■ WHAT THE TASK ASKS: Every line below that holds the string "green" should be copied.

■ DATA EXCERPT:
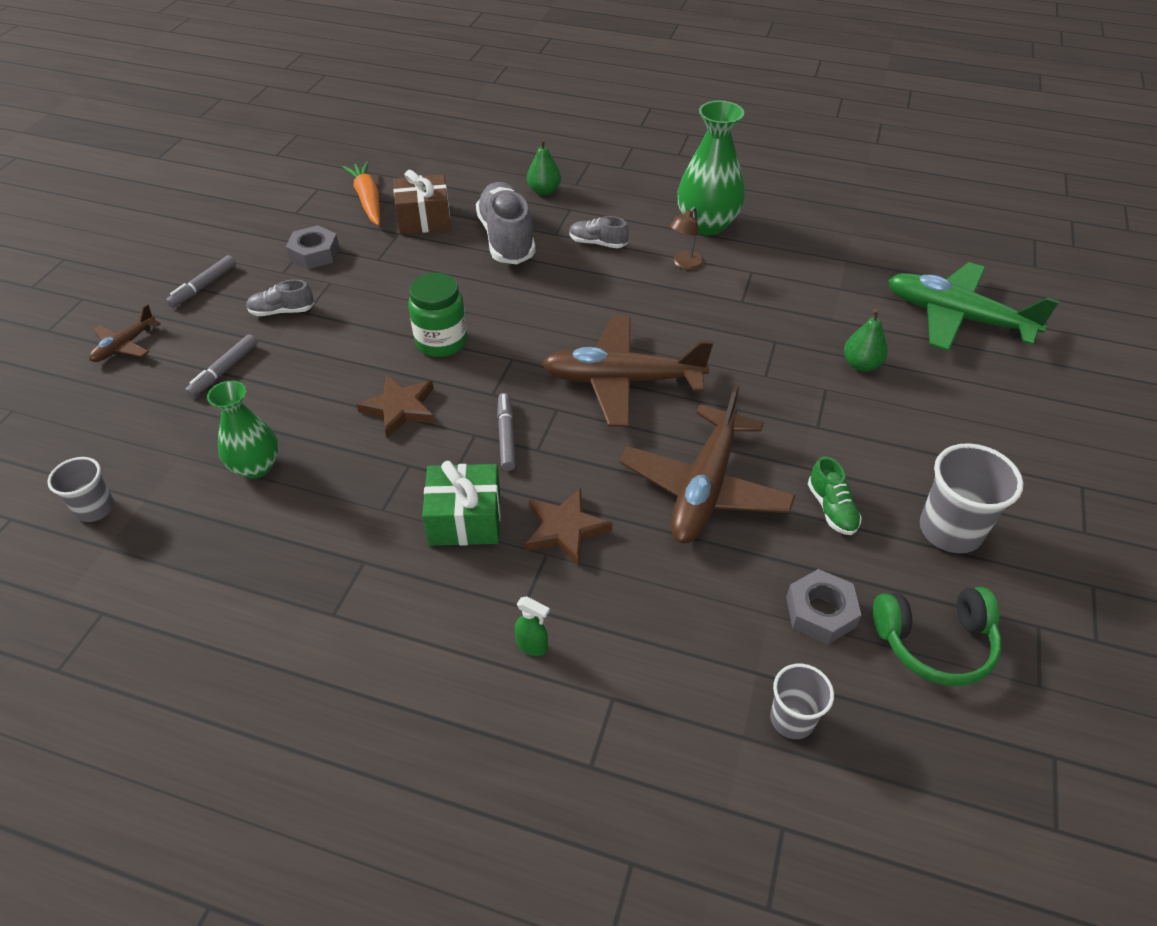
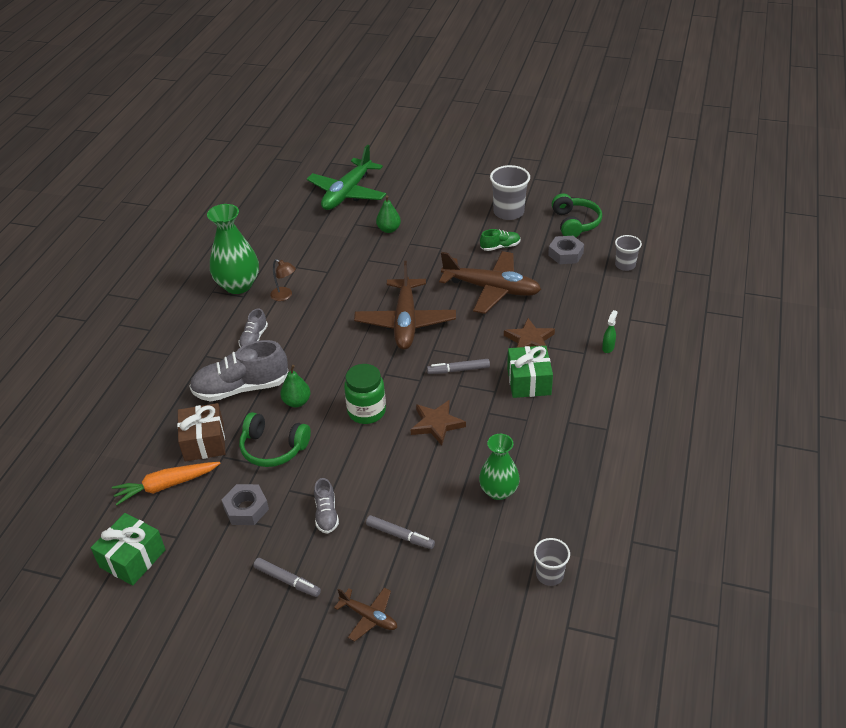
camera: 90 degrees left, 5 degrees down
green pear [527,139,561,195] -> green pear moved to [280,365,311,407]
none -> green gift [91,513,166,586]
none -> green headphones [239,412,311,467]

■ WRITTEN ANSWER:
green pear [527,139,561,195] -> green pear moved to [280,365,311,407]
none -> green gift [91,513,166,586]
none -> green headphones [239,412,311,467]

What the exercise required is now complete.